◆ PROBLEM DETAILS
Going through the data below, tally every line where the string "left" occurs, then give only the tally.

◆ RECORDS FOR THE EXERCISE

-=-=-

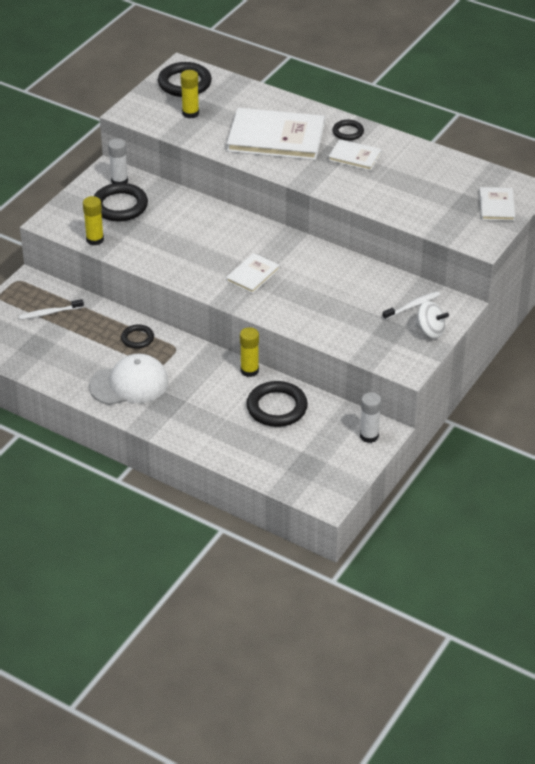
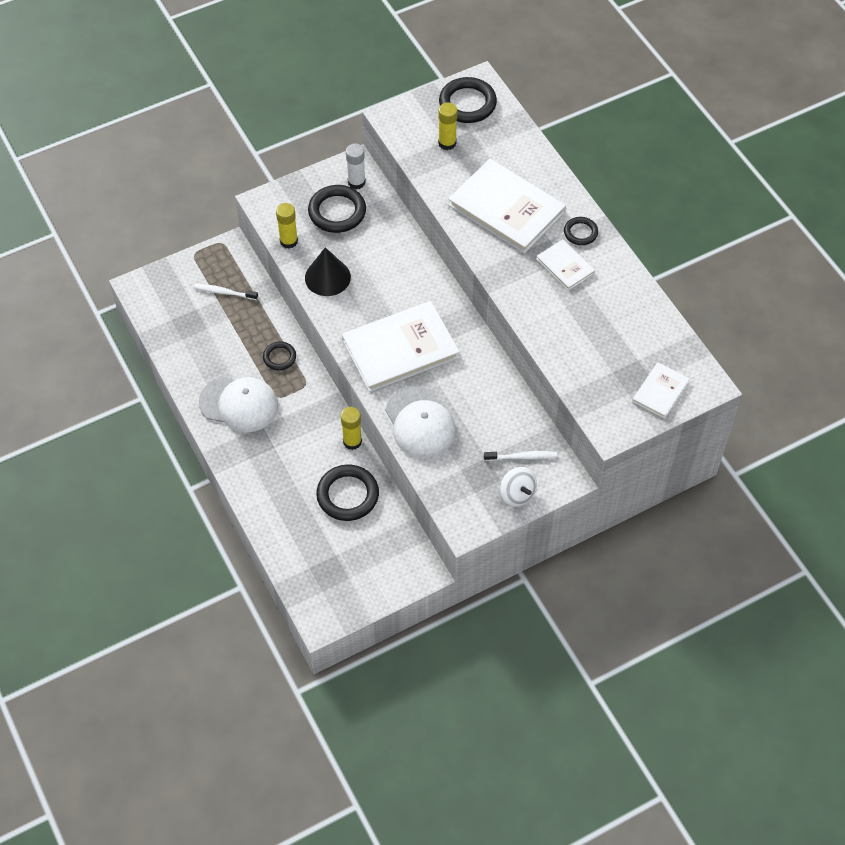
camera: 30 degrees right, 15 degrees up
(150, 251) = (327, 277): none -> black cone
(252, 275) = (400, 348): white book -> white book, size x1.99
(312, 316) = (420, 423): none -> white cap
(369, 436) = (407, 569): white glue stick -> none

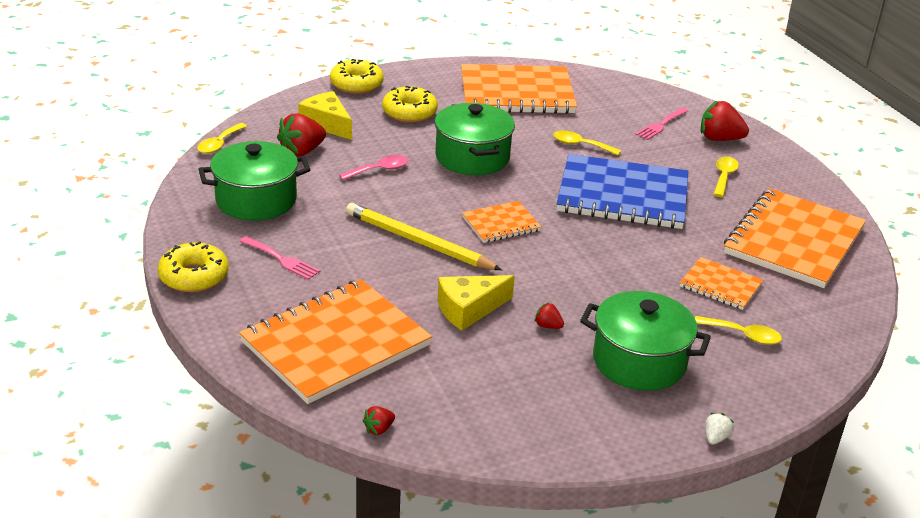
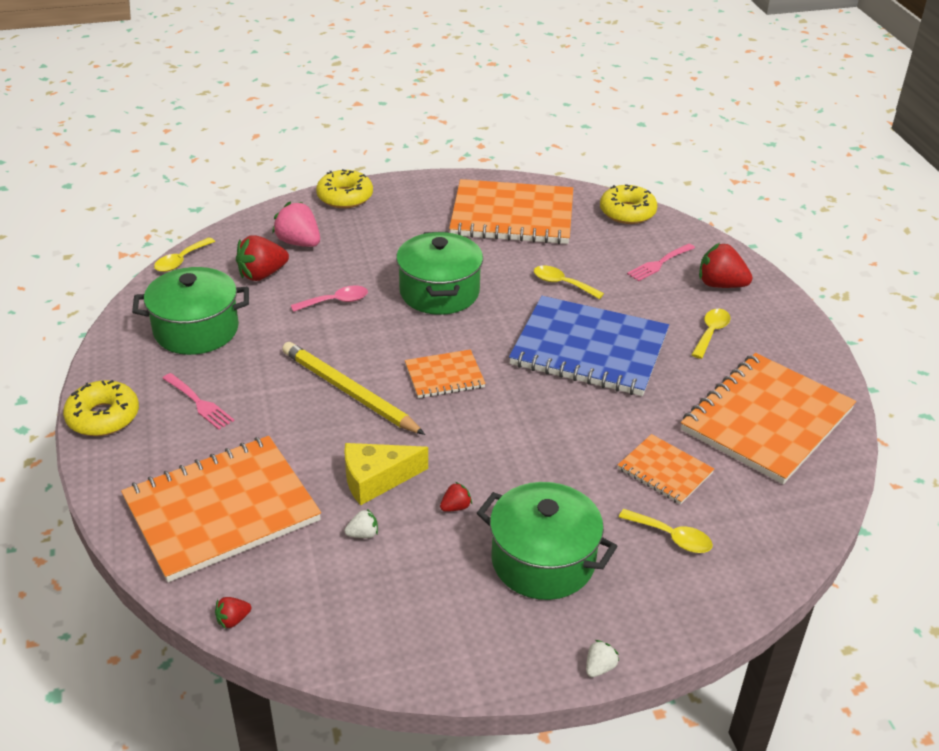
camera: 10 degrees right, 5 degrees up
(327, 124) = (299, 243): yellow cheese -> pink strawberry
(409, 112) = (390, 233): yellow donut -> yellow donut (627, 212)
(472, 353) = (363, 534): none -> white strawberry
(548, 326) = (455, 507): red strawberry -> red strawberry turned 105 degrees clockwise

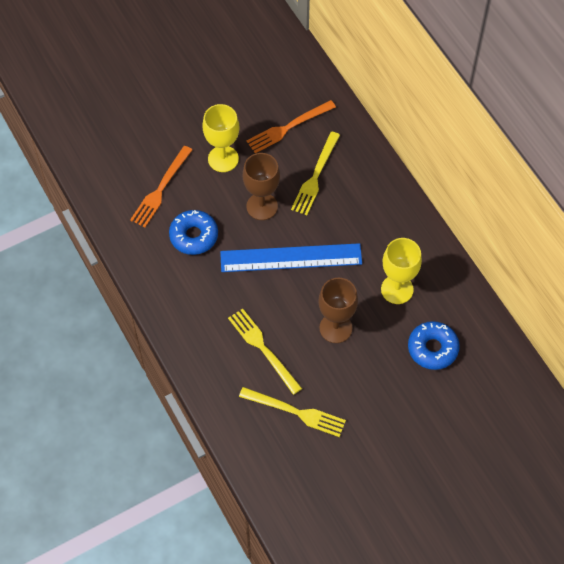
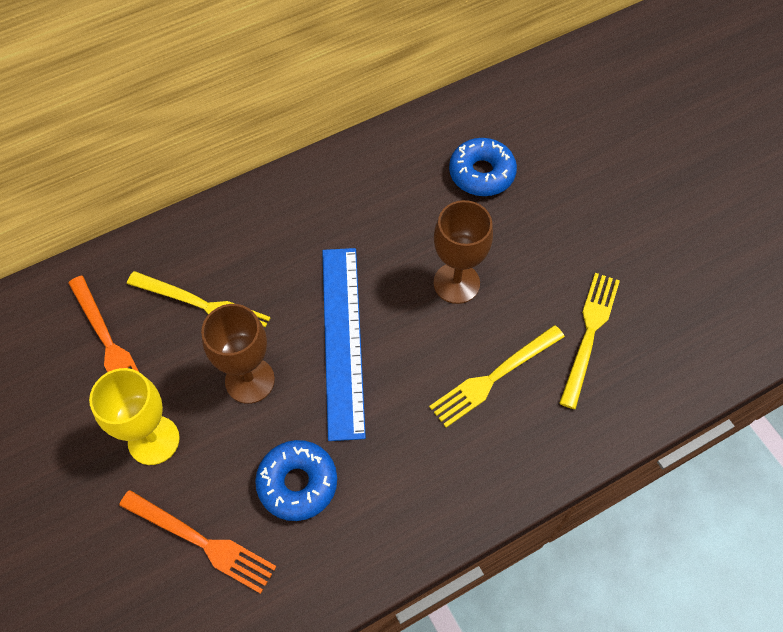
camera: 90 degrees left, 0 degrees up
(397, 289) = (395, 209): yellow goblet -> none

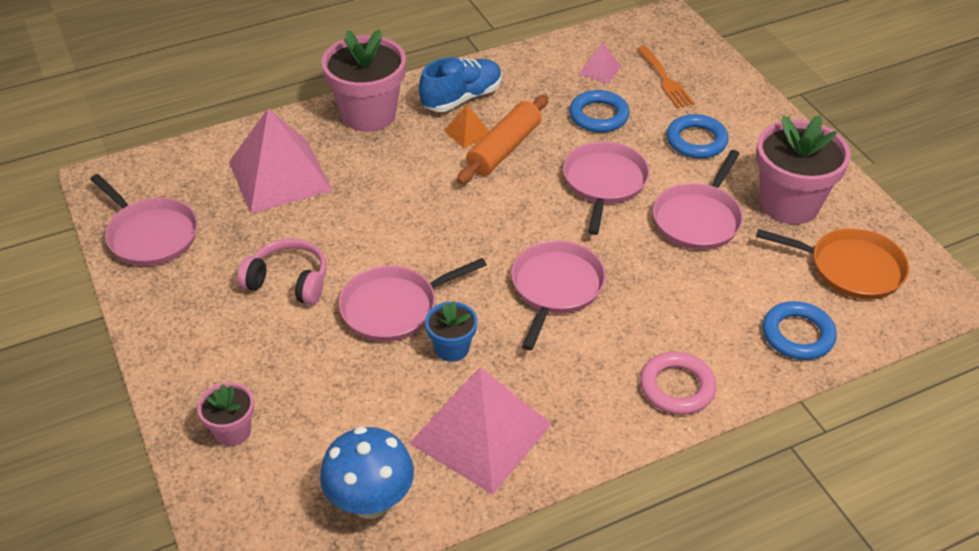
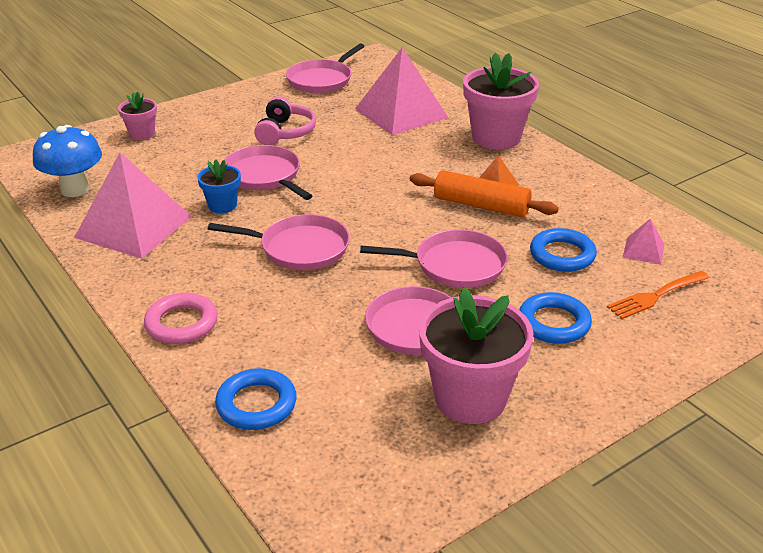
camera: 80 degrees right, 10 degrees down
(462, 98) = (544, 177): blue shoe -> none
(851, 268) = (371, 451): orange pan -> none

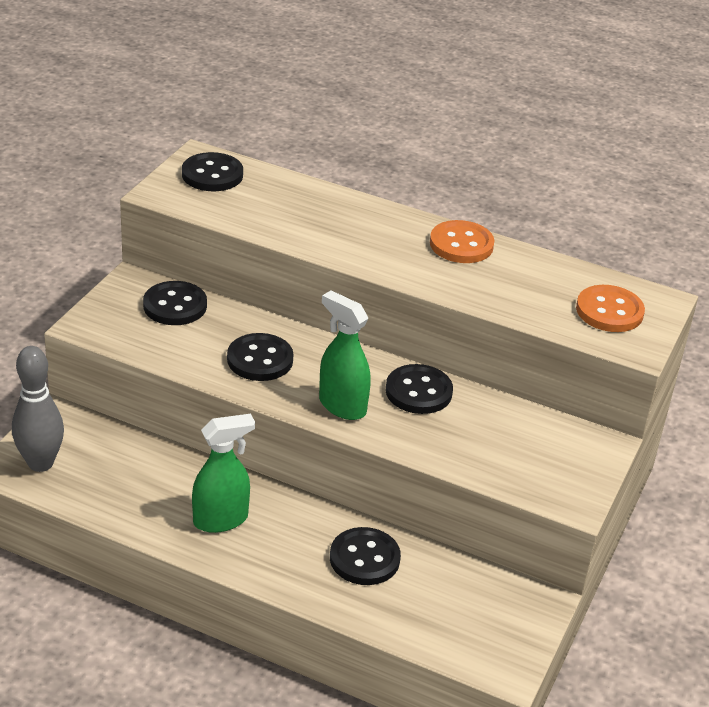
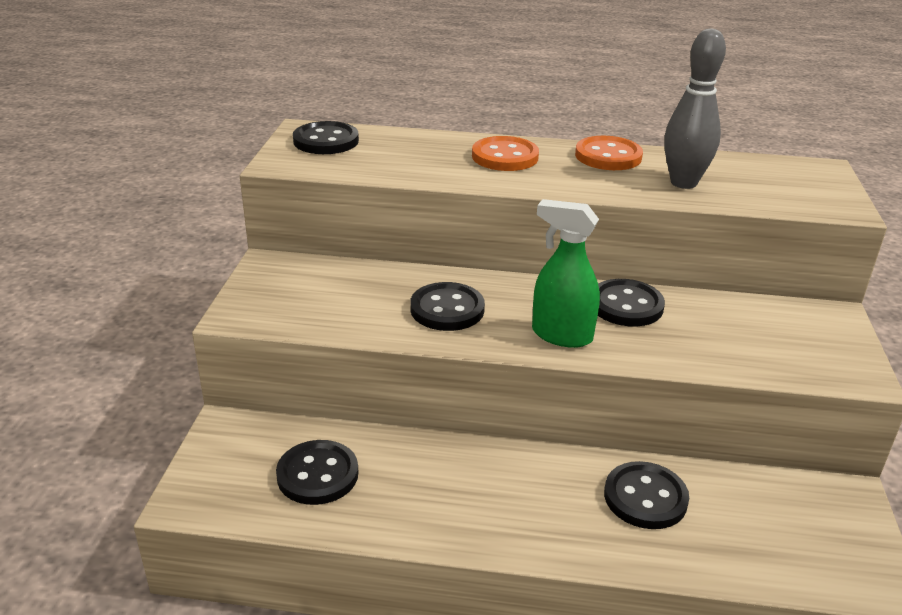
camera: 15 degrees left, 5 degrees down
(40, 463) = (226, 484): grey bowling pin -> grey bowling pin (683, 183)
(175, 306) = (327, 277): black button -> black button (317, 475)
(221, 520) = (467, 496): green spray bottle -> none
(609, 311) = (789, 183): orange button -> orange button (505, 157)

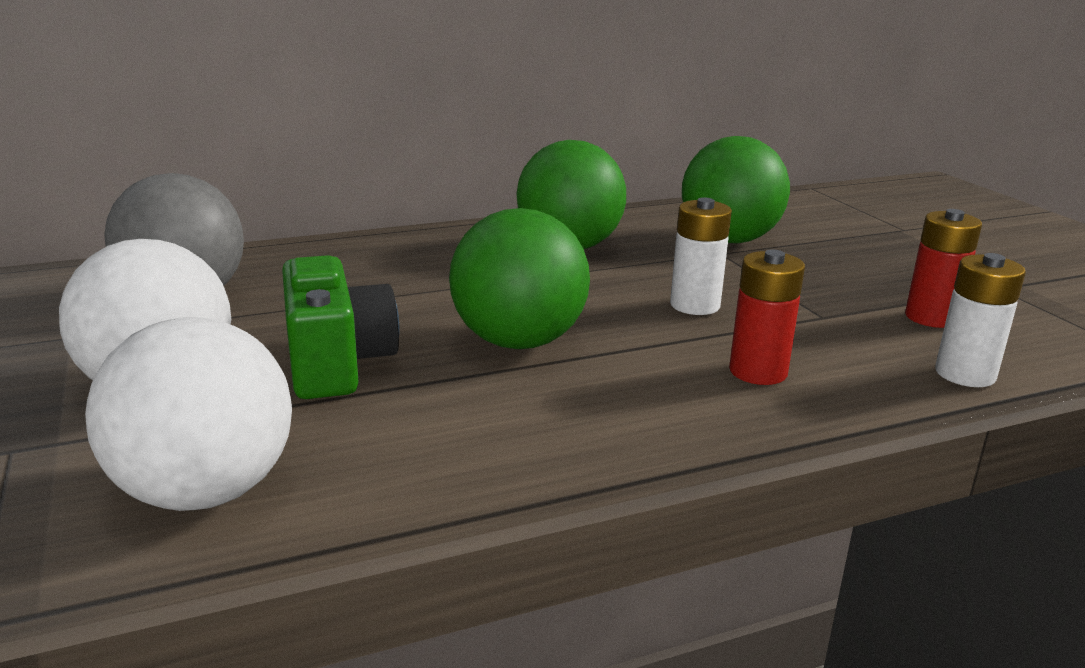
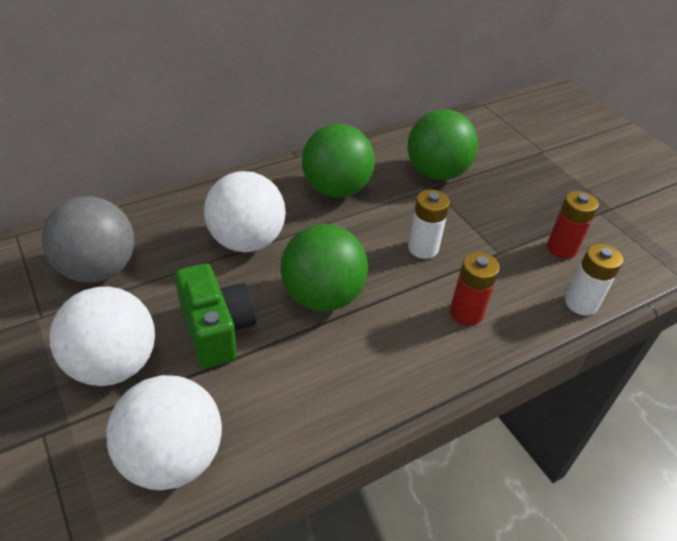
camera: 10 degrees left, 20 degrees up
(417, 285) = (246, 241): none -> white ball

-=-=-

◆ SOLUTION FOR THIS EXERCISE
3